▶ [Data for processing]:
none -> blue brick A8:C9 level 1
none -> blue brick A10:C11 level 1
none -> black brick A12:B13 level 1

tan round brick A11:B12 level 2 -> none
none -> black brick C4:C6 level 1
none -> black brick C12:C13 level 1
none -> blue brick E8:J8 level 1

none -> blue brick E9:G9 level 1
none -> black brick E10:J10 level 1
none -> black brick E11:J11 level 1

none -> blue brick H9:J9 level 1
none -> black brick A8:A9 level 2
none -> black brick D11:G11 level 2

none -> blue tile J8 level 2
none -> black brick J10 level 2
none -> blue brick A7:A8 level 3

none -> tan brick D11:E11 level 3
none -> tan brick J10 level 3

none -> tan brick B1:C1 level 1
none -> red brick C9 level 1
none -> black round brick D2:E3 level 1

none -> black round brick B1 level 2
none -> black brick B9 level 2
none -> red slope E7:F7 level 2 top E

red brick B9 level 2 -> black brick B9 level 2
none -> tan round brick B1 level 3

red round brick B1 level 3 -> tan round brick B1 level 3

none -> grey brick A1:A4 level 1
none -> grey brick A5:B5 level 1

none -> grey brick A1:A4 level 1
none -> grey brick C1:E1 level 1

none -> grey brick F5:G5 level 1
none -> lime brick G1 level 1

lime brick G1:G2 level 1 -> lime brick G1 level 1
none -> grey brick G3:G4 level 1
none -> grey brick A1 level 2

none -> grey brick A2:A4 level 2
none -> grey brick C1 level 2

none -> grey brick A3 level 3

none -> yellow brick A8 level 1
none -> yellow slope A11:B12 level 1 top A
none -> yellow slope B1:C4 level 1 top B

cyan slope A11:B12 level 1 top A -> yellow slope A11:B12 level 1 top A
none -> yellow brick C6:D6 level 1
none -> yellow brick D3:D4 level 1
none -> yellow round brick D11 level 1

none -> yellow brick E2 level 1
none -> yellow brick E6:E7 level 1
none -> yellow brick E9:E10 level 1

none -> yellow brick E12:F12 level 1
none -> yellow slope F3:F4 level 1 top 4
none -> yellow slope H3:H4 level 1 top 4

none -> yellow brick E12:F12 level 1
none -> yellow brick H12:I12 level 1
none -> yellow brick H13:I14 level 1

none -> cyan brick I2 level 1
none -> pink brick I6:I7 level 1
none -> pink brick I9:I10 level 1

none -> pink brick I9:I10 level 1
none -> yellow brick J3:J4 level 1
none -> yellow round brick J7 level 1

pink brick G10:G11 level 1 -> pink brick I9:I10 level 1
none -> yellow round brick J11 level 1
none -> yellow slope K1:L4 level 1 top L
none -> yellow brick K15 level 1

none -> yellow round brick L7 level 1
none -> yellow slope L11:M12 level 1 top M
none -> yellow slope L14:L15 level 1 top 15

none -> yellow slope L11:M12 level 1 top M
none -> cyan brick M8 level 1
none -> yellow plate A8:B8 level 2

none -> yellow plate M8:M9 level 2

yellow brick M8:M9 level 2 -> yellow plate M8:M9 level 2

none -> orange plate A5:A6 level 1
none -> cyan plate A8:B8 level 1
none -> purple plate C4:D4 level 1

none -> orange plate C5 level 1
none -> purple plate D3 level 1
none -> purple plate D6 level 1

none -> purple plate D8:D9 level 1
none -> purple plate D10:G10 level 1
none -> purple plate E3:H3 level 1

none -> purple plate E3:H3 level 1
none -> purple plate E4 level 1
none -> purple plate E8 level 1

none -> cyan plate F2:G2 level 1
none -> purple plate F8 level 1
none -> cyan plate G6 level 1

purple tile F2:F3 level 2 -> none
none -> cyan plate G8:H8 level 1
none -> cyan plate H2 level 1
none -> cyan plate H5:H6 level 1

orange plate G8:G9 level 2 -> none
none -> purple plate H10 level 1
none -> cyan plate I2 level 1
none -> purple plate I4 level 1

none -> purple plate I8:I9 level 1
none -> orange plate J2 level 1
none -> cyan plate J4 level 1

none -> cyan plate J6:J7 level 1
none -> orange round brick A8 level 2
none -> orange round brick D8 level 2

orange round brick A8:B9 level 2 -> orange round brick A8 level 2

▶ [Problem requirements]: Retype the whole listing above exactly as it appears.

▶ [Expected output]:
none -> blue brick A8:C9 level 1
none -> blue brick A10:C11 level 1
none -> black brick A12:B13 level 1

tan round brick A11:B12 level 2 -> none
none -> black brick C4:C6 level 1
none -> black brick C12:C13 level 1
none -> blue brick E8:J8 level 1

none -> blue brick E9:G9 level 1
none -> black brick E10:J10 level 1
none -> black brick E11:J11 level 1

none -> blue brick H9:J9 level 1
none -> black brick A8:A9 level 2
none -> black brick D11:G11 level 2

none -> blue tile J8 level 2
none -> black brick J10 level 2
none -> blue brick A7:A8 level 3

none -> tan brick D11:E11 level 3
none -> tan brick J10 level 3

none -> tan brick B1:C1 level 1
none -> red brick C9 level 1
none -> black round brick D2:E3 level 1

none -> black round brick B1 level 2
none -> black brick B9 level 2
none -> red slope E7:F7 level 2 top E

red brick B9 level 2 -> black brick B9 level 2
none -> tan round brick B1 level 3

red round brick B1 level 3 -> tan round brick B1 level 3

none -> grey brick A1:A4 level 1
none -> grey brick A5:B5 level 1

none -> grey brick A1:A4 level 1
none -> grey brick C1:E1 level 1

none -> grey brick F5:G5 level 1
none -> lime brick G1 level 1

lime brick G1:G2 level 1 -> lime brick G1 level 1
none -> grey brick G3:G4 level 1
none -> grey brick A1 level 2

none -> grey brick A2:A4 level 2
none -> grey brick C1 level 2

none -> grey brick A3 level 3

none -> yellow brick A8 level 1
none -> yellow slope A11:B12 level 1 top A
none -> yellow slope B1:C4 level 1 top B

cyan slope A11:B12 level 1 top A -> yellow slope A11:B12 level 1 top A
none -> yellow brick C6:D6 level 1
none -> yellow brick D3:D4 level 1
none -> yellow round brick D11 level 1

none -> yellow brick E2 level 1
none -> yellow brick E6:E7 level 1
none -> yellow brick E9:E10 level 1

none -> yellow brick E12:F12 level 1
none -> yellow slope F3:F4 level 1 top 4
none -> yellow slope H3:H4 level 1 top 4

none -> yellow brick E12:F12 level 1
none -> yellow brick H12:I12 level 1
none -> yellow brick H13:I14 level 1

none -> cyan brick I2 level 1
none -> pink brick I6:I7 level 1
none -> pink brick I9:I10 level 1

none -> pink brick I9:I10 level 1
none -> yellow brick J3:J4 level 1
none -> yellow round brick J7 level 1

pink brick G10:G11 level 1 -> pink brick I9:I10 level 1
none -> yellow round brick J11 level 1
none -> yellow slope K1:L4 level 1 top L
none -> yellow brick K15 level 1

none -> yellow round brick L7 level 1
none -> yellow slope L11:M12 level 1 top M
none -> yellow slope L14:L15 level 1 top 15

none -> yellow slope L11:M12 level 1 top M
none -> cyan brick M8 level 1
none -> yellow plate A8:B8 level 2

none -> yellow plate M8:M9 level 2

yellow brick M8:M9 level 2 -> yellow plate M8:M9 level 2

none -> orange plate A5:A6 level 1
none -> cyan plate A8:B8 level 1
none -> purple plate C4:D4 level 1

none -> orange plate C5 level 1
none -> purple plate D3 level 1
none -> purple plate D6 level 1

none -> purple plate D8:D9 level 1
none -> purple plate D10:G10 level 1
none -> purple plate E3:H3 level 1

none -> purple plate E3:H3 level 1
none -> purple plate E4 level 1
none -> purple plate E8 level 1

none -> cyan plate F2:G2 level 1
none -> purple plate F8 level 1
none -> cyan plate G6 level 1

purple tile F2:F3 level 2 -> none
none -> cyan plate G8:H8 level 1
none -> cyan plate H2 level 1
none -> cyan plate H5:H6 level 1

orange plate G8:G9 level 2 -> none
none -> purple plate H10 level 1
none -> cyan plate I2 level 1
none -> purple plate I4 level 1

none -> purple plate I8:I9 level 1
none -> orange plate J2 level 1
none -> cyan plate J4 level 1

none -> cyan plate J6:J7 level 1
none -> orange round brick A8 level 2
none -> orange round brick D8 level 2

orange round brick A8:B9 level 2 -> orange round brick A8 level 2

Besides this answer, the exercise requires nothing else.